- **Data shown**
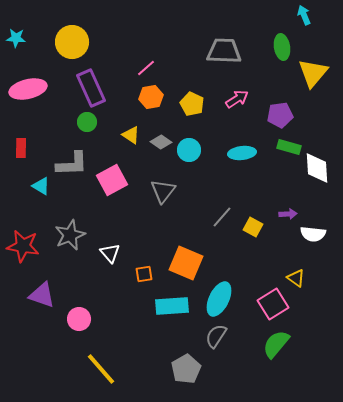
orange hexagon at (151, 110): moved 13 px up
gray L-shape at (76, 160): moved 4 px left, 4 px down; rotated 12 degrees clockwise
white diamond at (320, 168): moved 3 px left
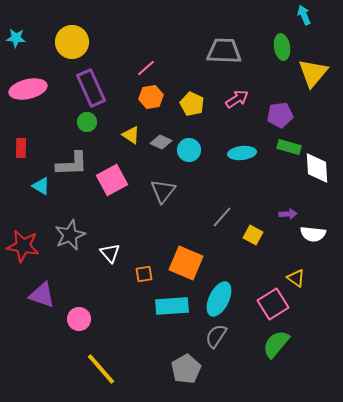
gray diamond at (161, 142): rotated 10 degrees counterclockwise
yellow square at (253, 227): moved 8 px down
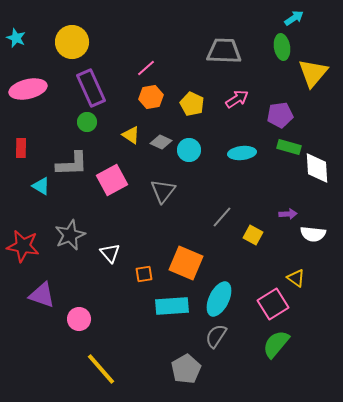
cyan arrow at (304, 15): moved 10 px left, 3 px down; rotated 78 degrees clockwise
cyan star at (16, 38): rotated 18 degrees clockwise
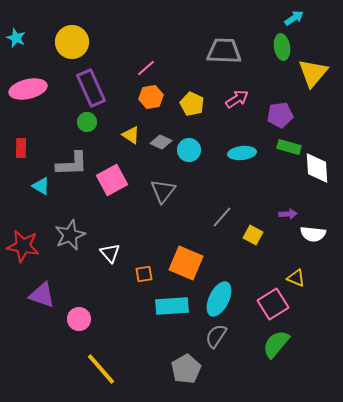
yellow triangle at (296, 278): rotated 12 degrees counterclockwise
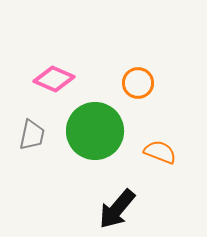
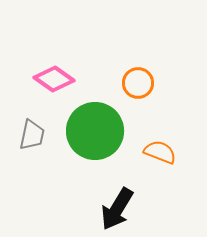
pink diamond: rotated 12 degrees clockwise
black arrow: rotated 9 degrees counterclockwise
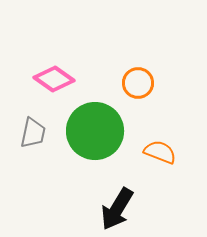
gray trapezoid: moved 1 px right, 2 px up
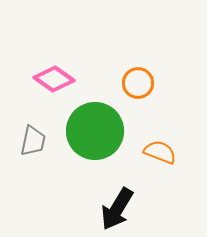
gray trapezoid: moved 8 px down
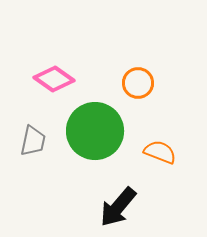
black arrow: moved 1 px right, 2 px up; rotated 9 degrees clockwise
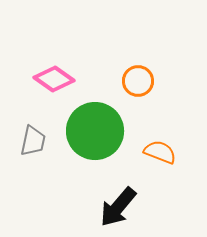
orange circle: moved 2 px up
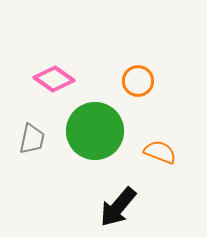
gray trapezoid: moved 1 px left, 2 px up
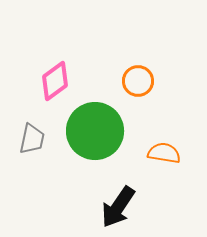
pink diamond: moved 1 px right, 2 px down; rotated 72 degrees counterclockwise
orange semicircle: moved 4 px right, 1 px down; rotated 12 degrees counterclockwise
black arrow: rotated 6 degrees counterclockwise
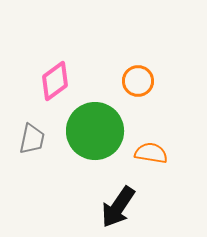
orange semicircle: moved 13 px left
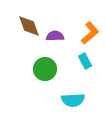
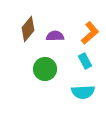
brown diamond: moved 1 px left, 3 px down; rotated 60 degrees clockwise
cyan semicircle: moved 10 px right, 8 px up
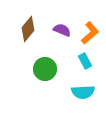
purple semicircle: moved 7 px right, 6 px up; rotated 24 degrees clockwise
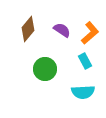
purple semicircle: rotated 12 degrees clockwise
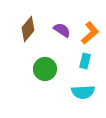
cyan rectangle: rotated 42 degrees clockwise
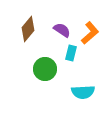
cyan rectangle: moved 14 px left, 8 px up
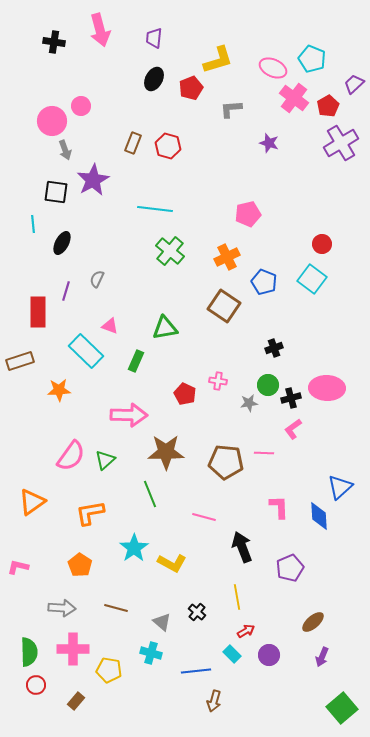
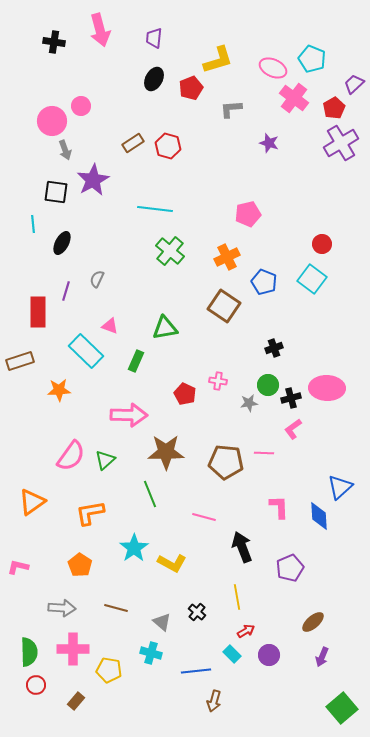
red pentagon at (328, 106): moved 6 px right, 2 px down
brown rectangle at (133, 143): rotated 35 degrees clockwise
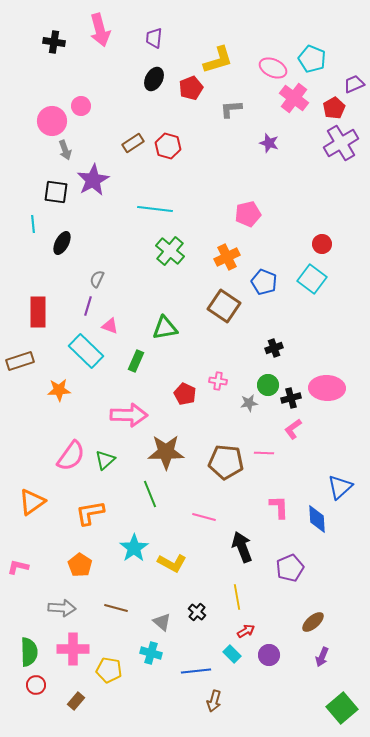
purple trapezoid at (354, 84): rotated 20 degrees clockwise
purple line at (66, 291): moved 22 px right, 15 px down
blue diamond at (319, 516): moved 2 px left, 3 px down
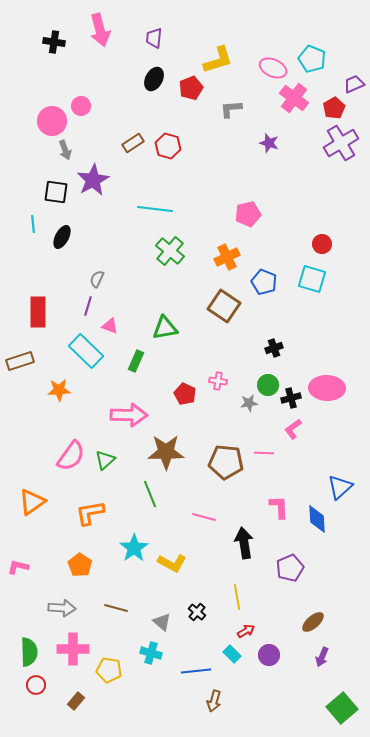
black ellipse at (62, 243): moved 6 px up
cyan square at (312, 279): rotated 20 degrees counterclockwise
black arrow at (242, 547): moved 2 px right, 4 px up; rotated 12 degrees clockwise
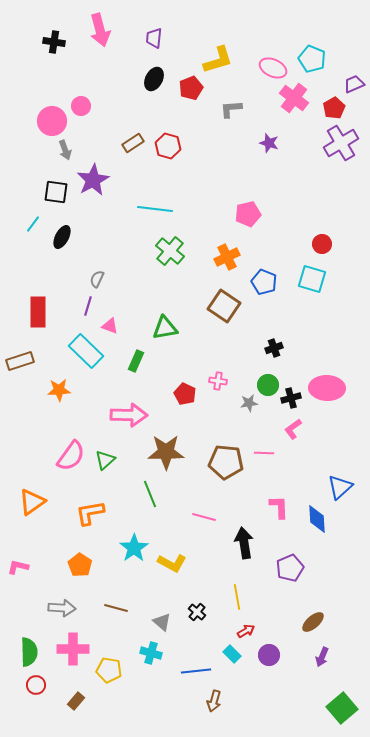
cyan line at (33, 224): rotated 42 degrees clockwise
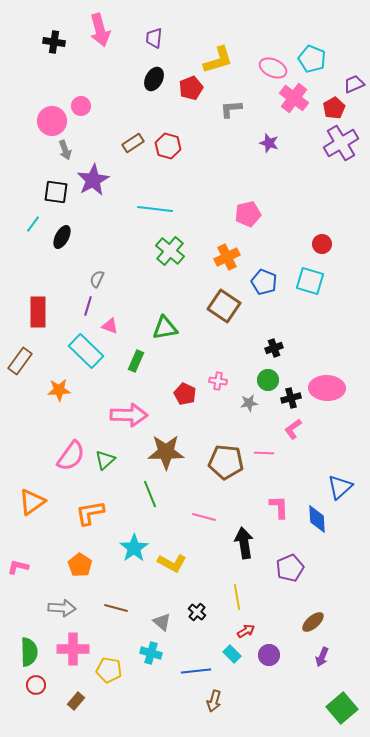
cyan square at (312, 279): moved 2 px left, 2 px down
brown rectangle at (20, 361): rotated 36 degrees counterclockwise
green circle at (268, 385): moved 5 px up
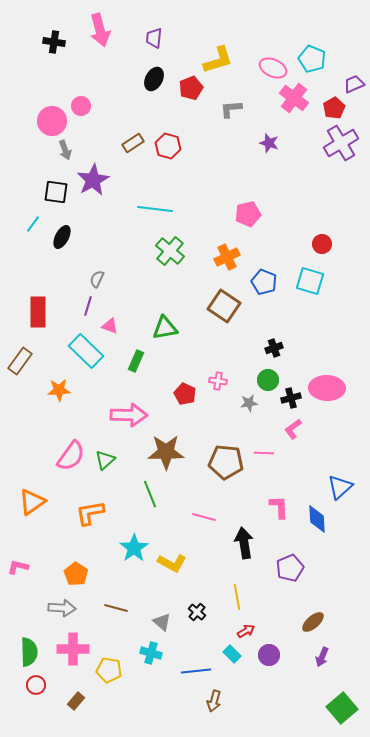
orange pentagon at (80, 565): moved 4 px left, 9 px down
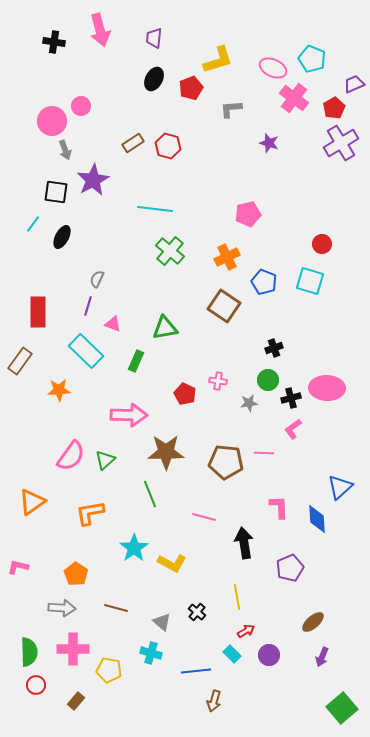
pink triangle at (110, 326): moved 3 px right, 2 px up
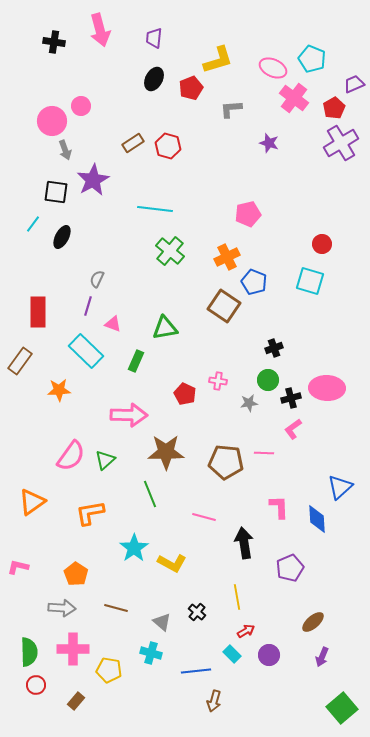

- **What is expected**
Gather every line of the records that contains the word "triangle", copying each one in full.

- **Problem solution**
yellow triangle at (296, 278): rotated 12 degrees counterclockwise
pink triangle at (110, 326): moved 3 px right, 2 px up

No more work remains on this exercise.